■ WHAT YOU NEED TO DO:
Write out all the records again with "top-left" swapped for "upper-left" and nothing else changed, leaving out the pictures.
┄┄┄┄┄┄┄┄┄┄
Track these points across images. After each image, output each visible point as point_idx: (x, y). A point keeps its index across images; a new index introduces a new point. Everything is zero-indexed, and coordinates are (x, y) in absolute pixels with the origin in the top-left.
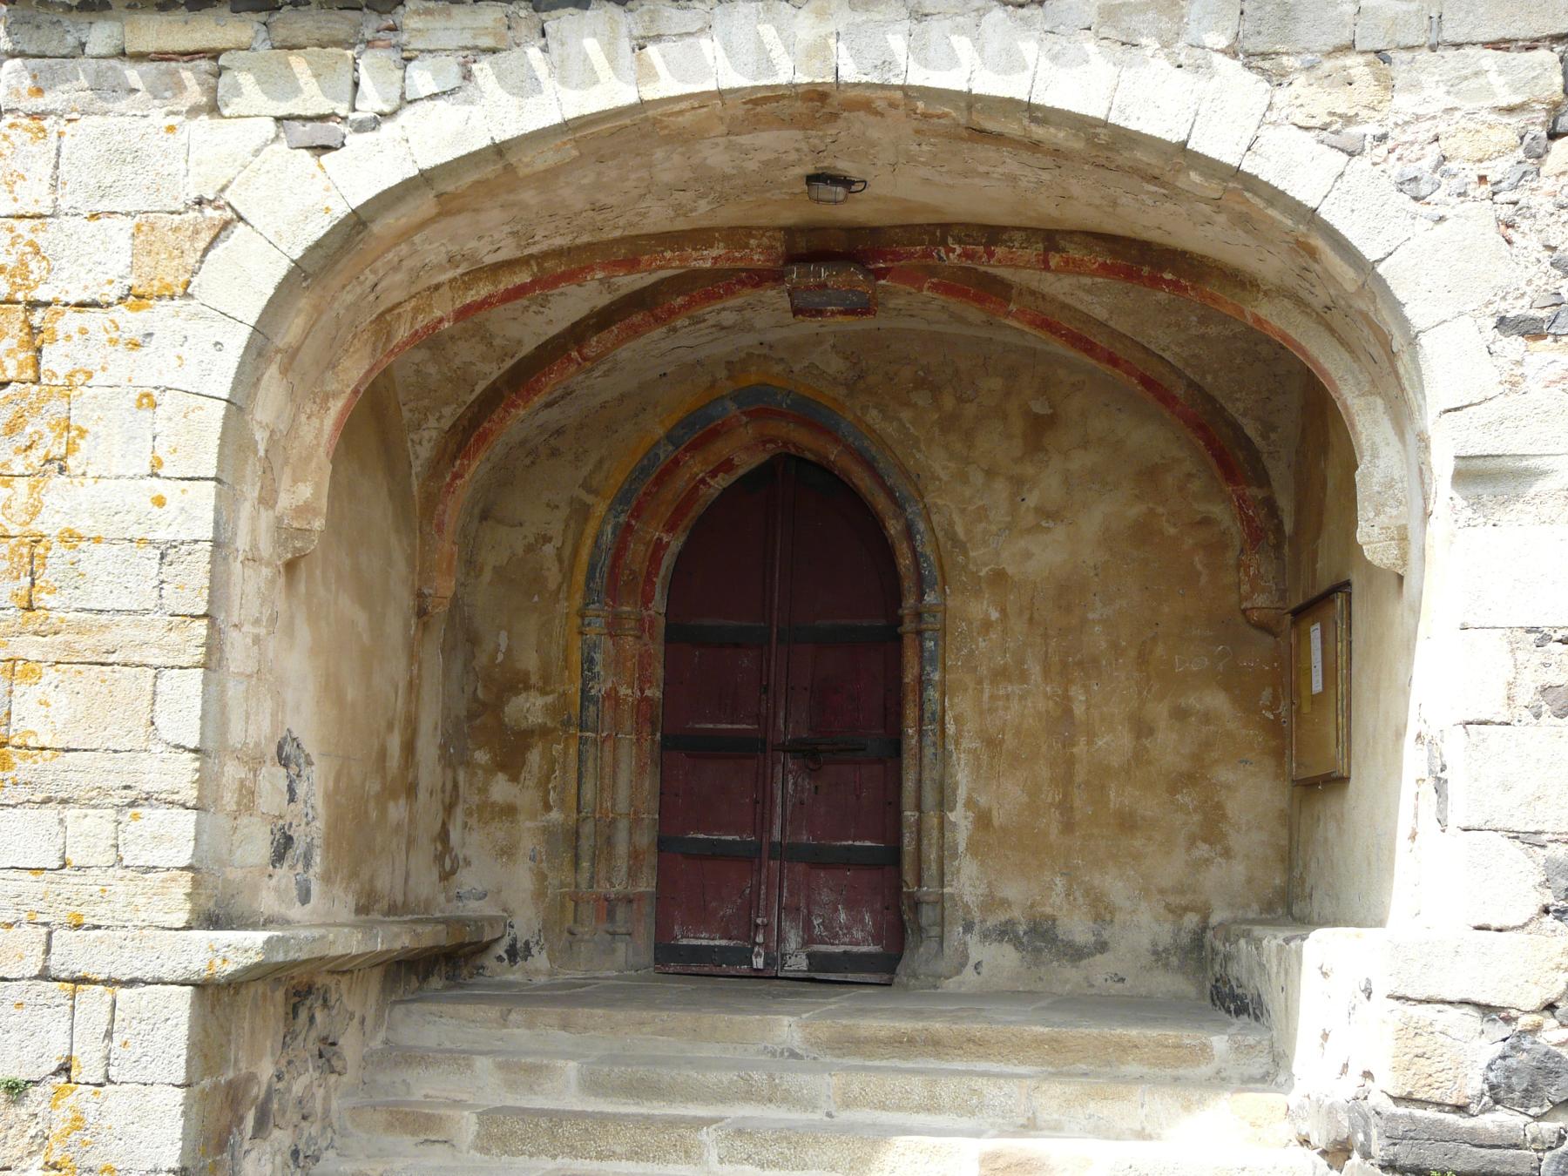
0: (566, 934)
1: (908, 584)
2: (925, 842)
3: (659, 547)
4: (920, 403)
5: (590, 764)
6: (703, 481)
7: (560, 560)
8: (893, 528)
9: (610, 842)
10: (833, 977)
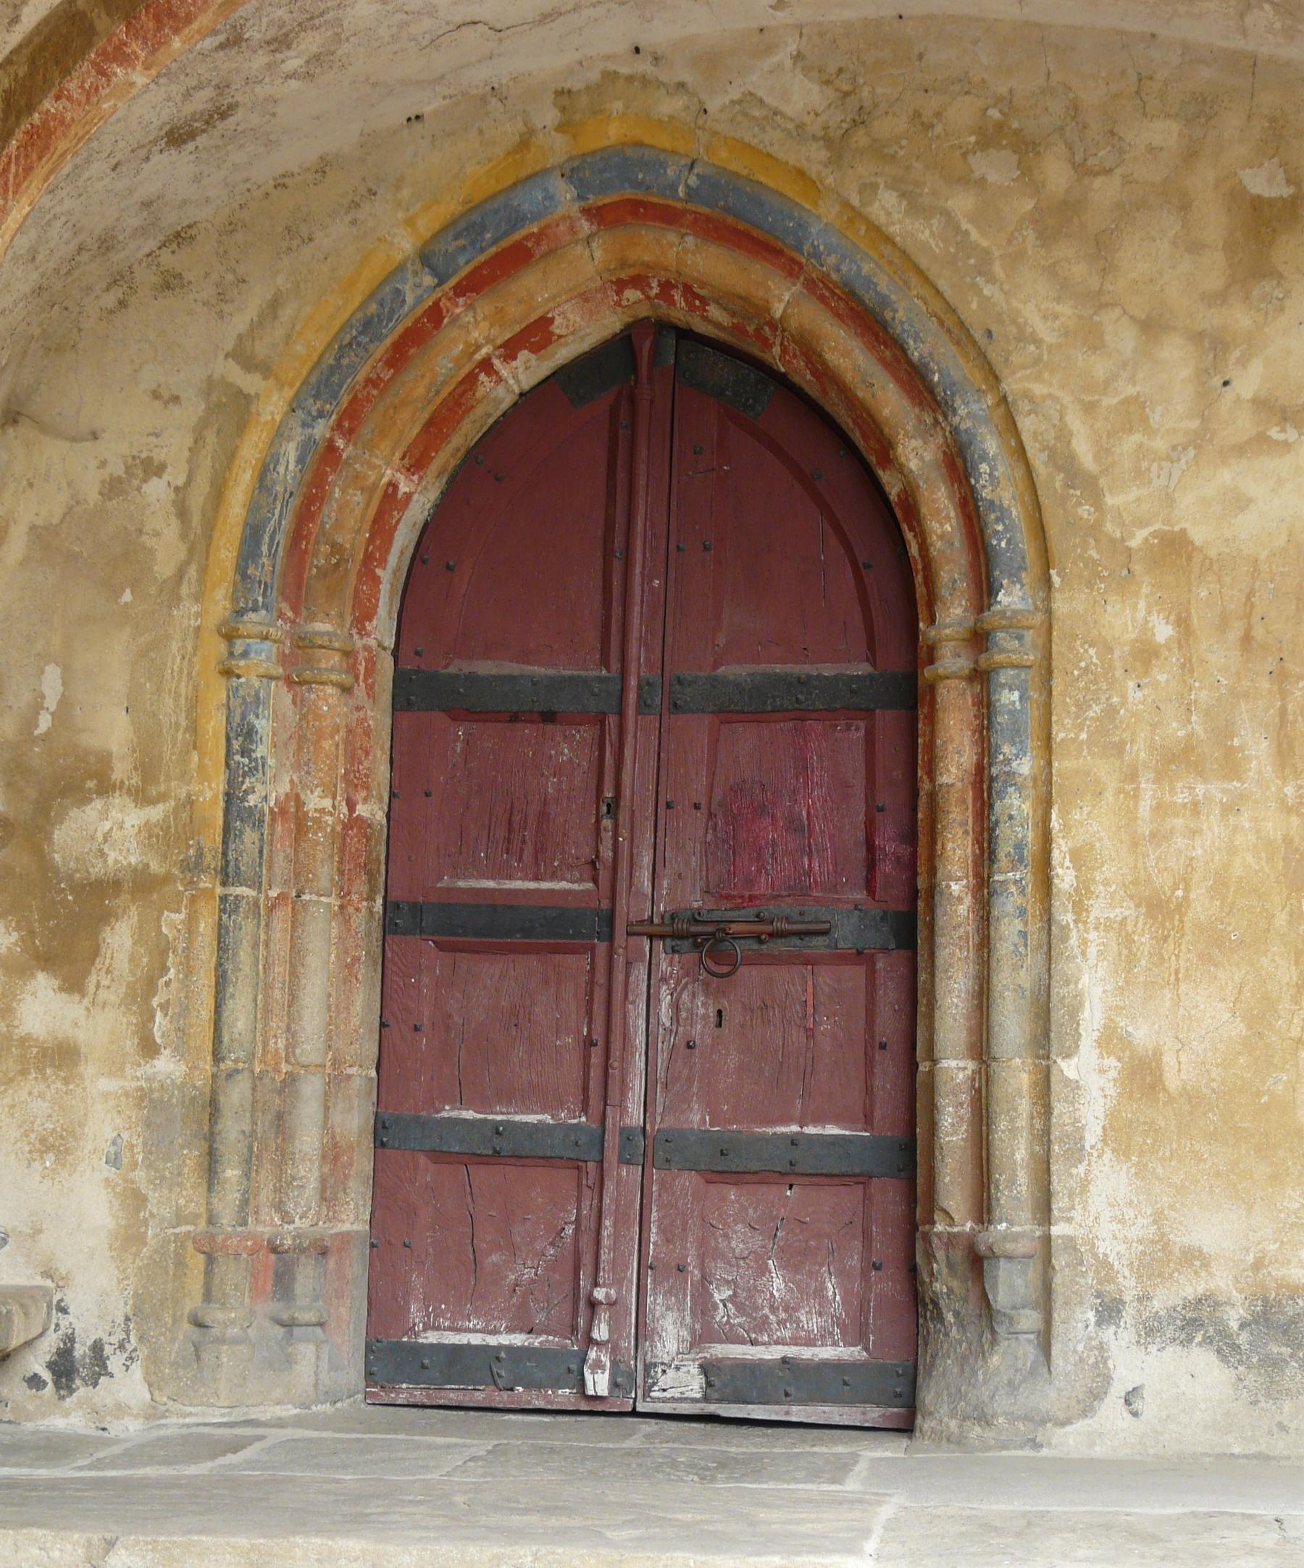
┄┄┄┄┄┄┄┄┄┄
■ ANSWER BELOW:
Track these points across images. After each image, output each visible point as point_idx: (x, y). A point keeps its index across images; a new index introduces a new point. Everything is zero-indexed, and coordinates are (x, y) in absolute pixels with the origin in the upper-left.
0: (566, 934)
1: (908, 584)
2: (925, 842)
3: (659, 547)
4: (920, 403)
5: (590, 764)
6: (703, 481)
7: (560, 560)
8: (893, 528)
9: (610, 842)
10: (833, 977)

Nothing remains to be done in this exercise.